#### THE REQUEST:
Switch every "centreline" in the lines below to "centerline", and give the lines back with nothing else changed.

#### DATA ROWS:

+---+

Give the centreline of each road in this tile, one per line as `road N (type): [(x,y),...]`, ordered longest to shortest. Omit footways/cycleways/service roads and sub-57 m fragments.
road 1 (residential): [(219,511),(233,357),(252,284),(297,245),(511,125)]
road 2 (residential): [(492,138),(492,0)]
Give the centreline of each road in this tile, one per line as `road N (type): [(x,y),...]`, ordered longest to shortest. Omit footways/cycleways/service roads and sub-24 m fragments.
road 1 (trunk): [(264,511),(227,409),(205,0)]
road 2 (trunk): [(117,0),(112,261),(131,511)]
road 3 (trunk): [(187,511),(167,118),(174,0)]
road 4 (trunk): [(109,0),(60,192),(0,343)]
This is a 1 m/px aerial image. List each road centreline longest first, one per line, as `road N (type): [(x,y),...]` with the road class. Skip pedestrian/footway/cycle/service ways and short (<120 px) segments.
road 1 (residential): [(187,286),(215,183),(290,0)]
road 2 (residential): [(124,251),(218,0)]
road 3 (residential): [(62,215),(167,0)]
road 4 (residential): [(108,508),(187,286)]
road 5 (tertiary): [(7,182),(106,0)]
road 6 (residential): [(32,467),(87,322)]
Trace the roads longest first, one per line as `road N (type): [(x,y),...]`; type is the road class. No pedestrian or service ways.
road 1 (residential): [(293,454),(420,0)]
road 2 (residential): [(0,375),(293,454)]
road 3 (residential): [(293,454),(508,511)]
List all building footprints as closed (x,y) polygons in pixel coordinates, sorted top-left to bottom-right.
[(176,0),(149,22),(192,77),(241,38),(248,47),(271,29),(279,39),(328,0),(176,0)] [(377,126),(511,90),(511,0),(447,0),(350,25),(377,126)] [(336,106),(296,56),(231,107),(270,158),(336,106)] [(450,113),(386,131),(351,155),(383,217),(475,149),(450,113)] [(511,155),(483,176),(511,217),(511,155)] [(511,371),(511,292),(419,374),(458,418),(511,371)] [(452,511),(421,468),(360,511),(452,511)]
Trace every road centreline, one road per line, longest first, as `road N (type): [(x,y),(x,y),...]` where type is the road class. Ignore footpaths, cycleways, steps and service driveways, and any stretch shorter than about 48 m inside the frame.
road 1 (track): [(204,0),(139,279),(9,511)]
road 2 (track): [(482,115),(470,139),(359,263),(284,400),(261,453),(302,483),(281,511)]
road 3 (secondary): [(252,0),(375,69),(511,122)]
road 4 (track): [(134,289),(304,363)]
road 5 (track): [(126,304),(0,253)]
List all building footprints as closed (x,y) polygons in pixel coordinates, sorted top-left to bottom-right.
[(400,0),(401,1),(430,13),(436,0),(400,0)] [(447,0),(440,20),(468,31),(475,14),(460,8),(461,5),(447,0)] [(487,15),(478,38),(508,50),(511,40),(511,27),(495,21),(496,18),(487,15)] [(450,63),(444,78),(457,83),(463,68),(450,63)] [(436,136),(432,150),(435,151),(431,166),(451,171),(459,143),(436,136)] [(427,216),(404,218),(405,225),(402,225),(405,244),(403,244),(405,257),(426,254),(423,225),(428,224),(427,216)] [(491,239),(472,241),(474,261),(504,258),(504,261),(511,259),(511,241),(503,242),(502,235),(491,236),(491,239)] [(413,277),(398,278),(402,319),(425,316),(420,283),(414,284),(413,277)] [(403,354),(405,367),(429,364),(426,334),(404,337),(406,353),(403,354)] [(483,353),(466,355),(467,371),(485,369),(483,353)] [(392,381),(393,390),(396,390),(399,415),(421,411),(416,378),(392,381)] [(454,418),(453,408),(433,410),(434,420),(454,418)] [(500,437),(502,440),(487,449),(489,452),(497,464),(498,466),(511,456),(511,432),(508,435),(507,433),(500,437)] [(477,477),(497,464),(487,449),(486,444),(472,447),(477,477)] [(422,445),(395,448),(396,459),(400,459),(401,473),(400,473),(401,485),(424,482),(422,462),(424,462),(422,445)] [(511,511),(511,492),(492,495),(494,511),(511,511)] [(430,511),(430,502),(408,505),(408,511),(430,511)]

+---+

#### EXERCISE ANSWER:
Give the centerline of each road in this tile, one per line as `road N (type): [(x,y),...]`, ordered longest to shortest. Omit footways/cycleways/service roads and sub-57 m fragments.
road 1 (residential): [(219,511),(233,357),(252,284),(297,245),(511,125)]
road 2 (residential): [(492,138),(492,0)]
Give the centerline of each road in this tile, one per line as `road N (type): [(x,y),...]`, ordered longest to shortest. Omit footways/cycleways/service roads and sub-24 m fragments.
road 1 (trunk): [(264,511),(227,409),(205,0)]
road 2 (trunk): [(117,0),(112,261),(131,511)]
road 3 (trunk): [(187,511),(167,118),(174,0)]
road 4 (trunk): [(109,0),(60,192),(0,343)]
This is a 1 m/px aerial image. List each road centerline longest first, one per line, as `road N (type): [(x,y),...]` with the road class. Skip pedestrian/footway/cycle/service ways and short (<120 px) segments.
road 1 (residential): [(187,286),(215,183),(290,0)]
road 2 (residential): [(124,251),(218,0)]
road 3 (residential): [(62,215),(167,0)]
road 4 (residential): [(108,508),(187,286)]
road 5 (tertiary): [(7,182),(106,0)]
road 6 (residential): [(32,467),(87,322)]
Trace the roads longest first, one per line as `road N (type): [(x,y),...]`; type is the road class. No pedestrian or service ways.
road 1 (residential): [(293,454),(420,0)]
road 2 (residential): [(0,375),(293,454)]
road 3 (residential): [(293,454),(508,511)]
List all building footprints as closed (x,y) polygons in pixel coordinates, sorted top-left to bottom-right.
[(176,0),(149,22),(192,77),(241,38),(248,47),(271,29),(279,39),(328,0),(176,0)] [(377,126),(511,90),(511,0),(447,0),(350,25),(377,126)] [(336,106),(296,56),(231,107),(270,158),(336,106)] [(450,113),(386,131),(351,155),(383,217),(475,149),(450,113)] [(511,155),(483,176),(511,217),(511,155)] [(511,371),(511,292),(419,374),(458,418),(511,371)] [(452,511),(421,468),(360,511),(452,511)]
Trace every road centerline, one road per line, longest first, as `road N (type): [(x,y),(x,y),...]` where type is the road class. Ignore footpaths, cycleways, steps and service driveways, and any stretch shorter than about 48 m inside the frame.
road 1 (track): [(204,0),(139,279),(9,511)]
road 2 (track): [(482,115),(470,139),(359,263),(284,400),(261,453),(302,483),(281,511)]
road 3 (secondary): [(252,0),(375,69),(511,122)]
road 4 (track): [(134,289),(304,363)]
road 5 (track): [(126,304),(0,253)]
List all building footprints as closed (x,y) polygons in pixel coordinates, sorted top-left to bottom-right.
[(400,0),(401,1),(430,13),(436,0),(400,0)] [(447,0),(440,20),(468,31),(475,14),(460,8),(461,5),(447,0)] [(487,15),(478,38),(508,50),(511,40),(511,27),(495,21),(496,18),(487,15)] [(450,63),(444,78),(457,83),(463,68),(450,63)] [(436,136),(432,150),(435,151),(431,166),(451,171),(459,143),(436,136)] [(427,216),(404,218),(405,225),(402,225),(405,244),(403,244),(405,257),(426,254),(423,225),(428,224),(427,216)] [(491,239),(472,241),(474,261),(504,258),(504,261),(511,259),(511,241),(503,242),(502,235),(491,236),(491,239)] [(413,277),(398,278),(402,319),(425,316),(420,283),(414,284),(413,277)] [(403,354),(405,367),(429,364),(426,334),(404,337),(406,353),(403,354)] [(483,353),(466,355),(467,371),(485,369),(483,353)] [(392,381),(393,390),(396,390),(399,415),(421,411),(416,378),(392,381)] [(454,418),(453,408),(433,410),(434,420),(454,418)] [(500,437),(502,440),(487,449),(489,452),(497,464),(498,466),(511,456),(511,432),(508,435),(507,433),(500,437)] [(477,477),(497,464),(487,449),(486,444),(472,447),(477,477)] [(422,445),(395,448),(396,459),(400,459),(401,473),(400,473),(401,485),(424,482),(422,462),(424,462),(422,445)] [(511,511),(511,492),(492,495),(494,511),(511,511)] [(430,511),(430,502),(408,505),(408,511),(430,511)]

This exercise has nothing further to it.